» **Work order**
Produce as output only the lines below starting at the line with "none -> brown brick K12:L13 level 1" and continuing through the line with "white slope H9:H11", each one exactly as written.
Task input START
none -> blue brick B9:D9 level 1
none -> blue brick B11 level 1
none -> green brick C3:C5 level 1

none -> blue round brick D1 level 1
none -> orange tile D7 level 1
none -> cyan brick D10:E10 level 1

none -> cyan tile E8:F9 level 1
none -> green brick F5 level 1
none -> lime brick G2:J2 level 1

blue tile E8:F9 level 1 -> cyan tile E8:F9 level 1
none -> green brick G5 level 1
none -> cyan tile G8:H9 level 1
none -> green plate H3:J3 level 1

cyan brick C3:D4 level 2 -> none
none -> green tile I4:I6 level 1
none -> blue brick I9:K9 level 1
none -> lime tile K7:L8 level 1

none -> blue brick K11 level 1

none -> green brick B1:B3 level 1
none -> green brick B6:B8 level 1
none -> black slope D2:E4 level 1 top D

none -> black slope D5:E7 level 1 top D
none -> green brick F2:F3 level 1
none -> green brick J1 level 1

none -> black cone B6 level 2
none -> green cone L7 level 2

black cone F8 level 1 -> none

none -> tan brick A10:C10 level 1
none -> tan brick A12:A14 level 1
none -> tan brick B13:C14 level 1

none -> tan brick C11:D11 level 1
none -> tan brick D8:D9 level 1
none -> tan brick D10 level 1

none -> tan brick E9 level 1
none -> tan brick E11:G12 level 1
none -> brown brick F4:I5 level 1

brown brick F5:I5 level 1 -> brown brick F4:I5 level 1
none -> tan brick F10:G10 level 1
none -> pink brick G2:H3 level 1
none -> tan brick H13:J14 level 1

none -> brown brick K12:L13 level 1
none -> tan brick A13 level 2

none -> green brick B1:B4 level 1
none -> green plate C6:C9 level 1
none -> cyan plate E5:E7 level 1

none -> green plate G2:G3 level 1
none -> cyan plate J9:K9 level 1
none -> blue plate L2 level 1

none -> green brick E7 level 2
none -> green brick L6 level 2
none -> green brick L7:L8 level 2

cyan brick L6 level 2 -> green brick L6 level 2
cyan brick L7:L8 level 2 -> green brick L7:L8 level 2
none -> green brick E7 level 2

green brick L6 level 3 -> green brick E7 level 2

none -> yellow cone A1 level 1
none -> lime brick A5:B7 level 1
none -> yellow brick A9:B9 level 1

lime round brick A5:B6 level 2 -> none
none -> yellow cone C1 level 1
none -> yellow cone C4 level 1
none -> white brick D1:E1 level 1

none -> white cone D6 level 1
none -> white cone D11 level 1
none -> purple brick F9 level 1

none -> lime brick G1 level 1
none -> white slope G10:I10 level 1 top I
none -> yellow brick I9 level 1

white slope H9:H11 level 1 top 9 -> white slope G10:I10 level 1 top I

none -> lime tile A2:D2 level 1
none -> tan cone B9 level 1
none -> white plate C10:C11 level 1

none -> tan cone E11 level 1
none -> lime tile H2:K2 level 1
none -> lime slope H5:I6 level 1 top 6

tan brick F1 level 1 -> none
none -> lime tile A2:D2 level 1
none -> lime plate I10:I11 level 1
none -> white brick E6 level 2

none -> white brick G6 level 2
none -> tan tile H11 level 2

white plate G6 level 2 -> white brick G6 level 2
Task input END
» **Completed exercise**
none -> brown brick K12:L13 level 1
none -> tan brick A13 level 2

none -> green brick B1:B4 level 1
none -> green plate C6:C9 level 1
none -> cyan plate E5:E7 level 1

none -> green plate G2:G3 level 1
none -> cyan plate J9:K9 level 1
none -> blue plate L2 level 1

none -> green brick E7 level 2
none -> green brick L6 level 2
none -> green brick L7:L8 level 2

cyan brick L6 level 2 -> green brick L6 level 2
cyan brick L7:L8 level 2 -> green brick L7:L8 level 2
none -> green brick E7 level 2

green brick L6 level 3 -> green brick E7 level 2

none -> yellow cone A1 level 1
none -> lime brick A5:B7 level 1
none -> yellow brick A9:B9 level 1

lime round brick A5:B6 level 2 -> none
none -> yellow cone C1 level 1
none -> yellow cone C4 level 1
none -> white brick D1:E1 level 1

none -> white cone D6 level 1
none -> white cone D11 level 1
none -> purple brick F9 level 1

none -> lime brick G1 level 1
none -> white slope G10:I10 level 1 top I
none -> yellow brick I9 level 1

white slope H9:H11 level 1 top 9 -> white slope G10:I10 level 1 top I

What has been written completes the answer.